__What you have to do__
Could you please count how many lines in the data below hold the string "white"? Reply with only the number.

__Extracted information__

* * * * *

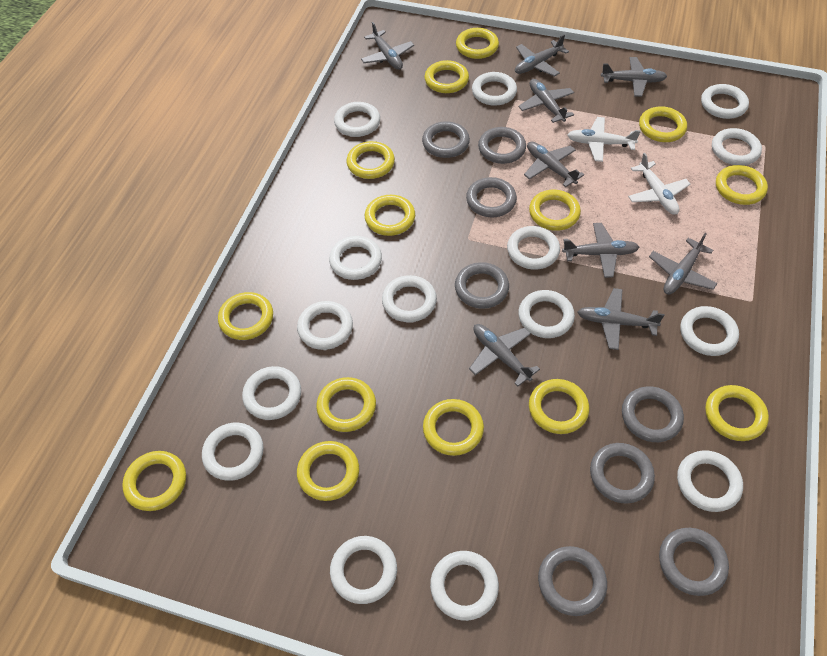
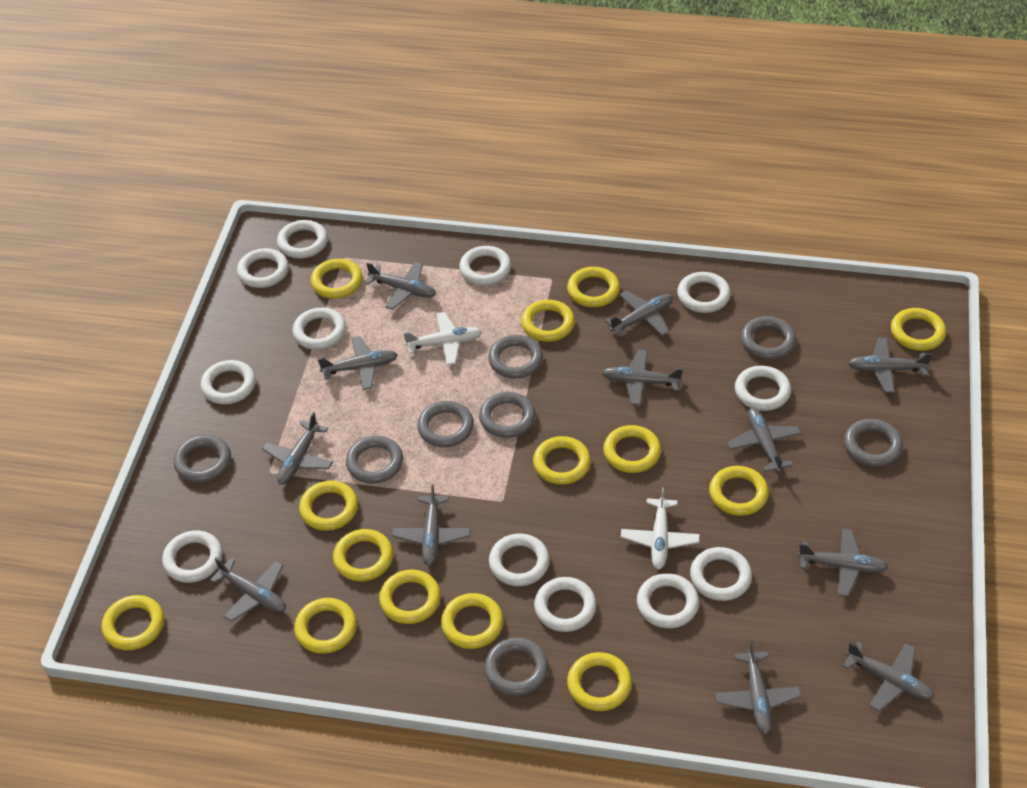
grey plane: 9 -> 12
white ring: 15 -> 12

* * * * *

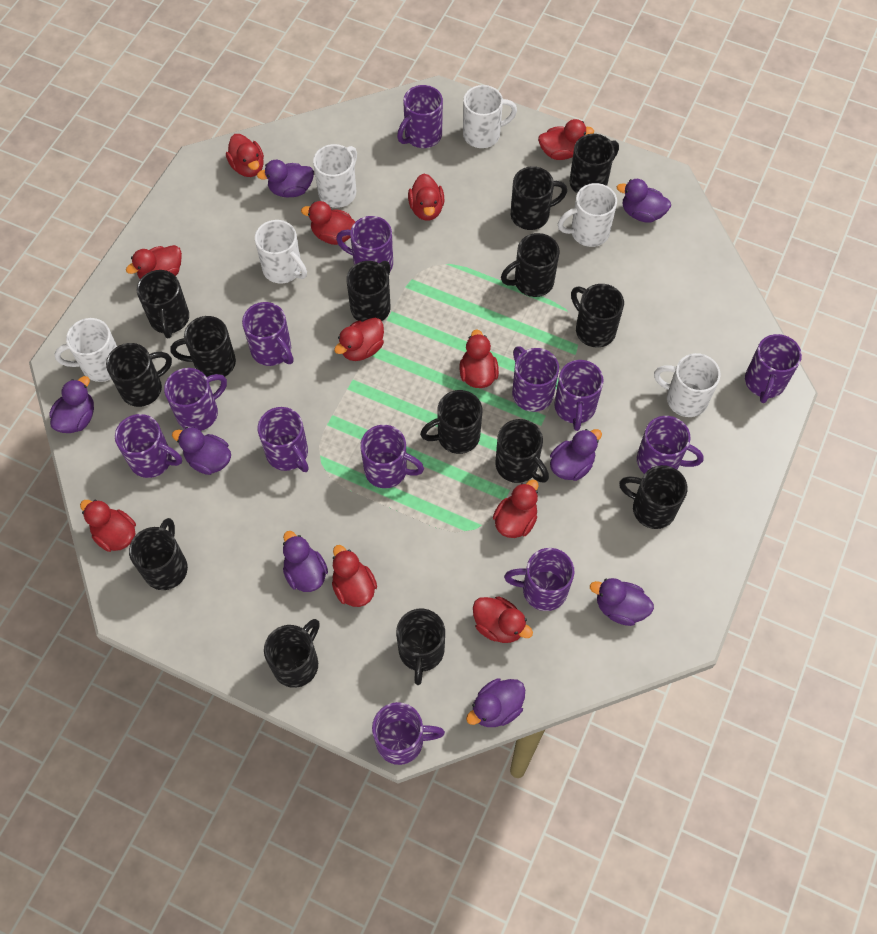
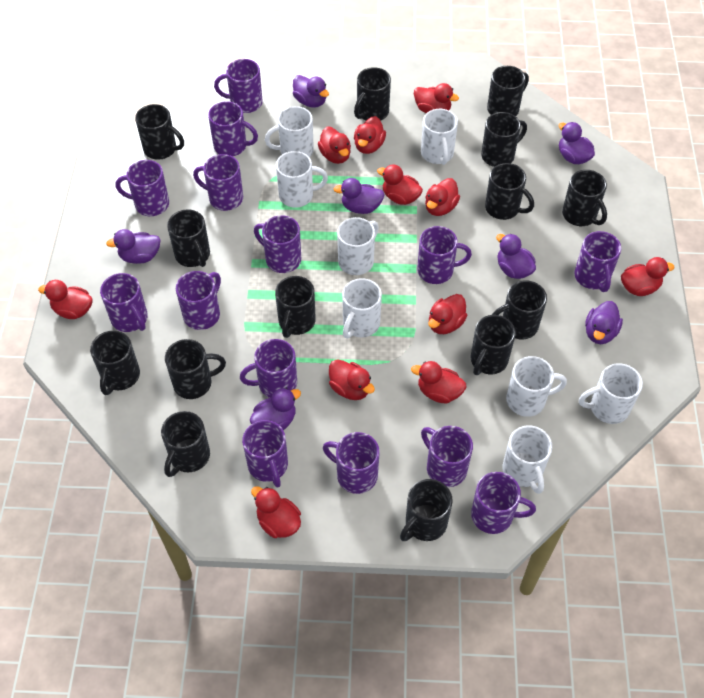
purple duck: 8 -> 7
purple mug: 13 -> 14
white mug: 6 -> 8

* * * * *

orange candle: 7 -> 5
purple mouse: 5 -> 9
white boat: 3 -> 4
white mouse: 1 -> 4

* * * * *

__Answer space__
4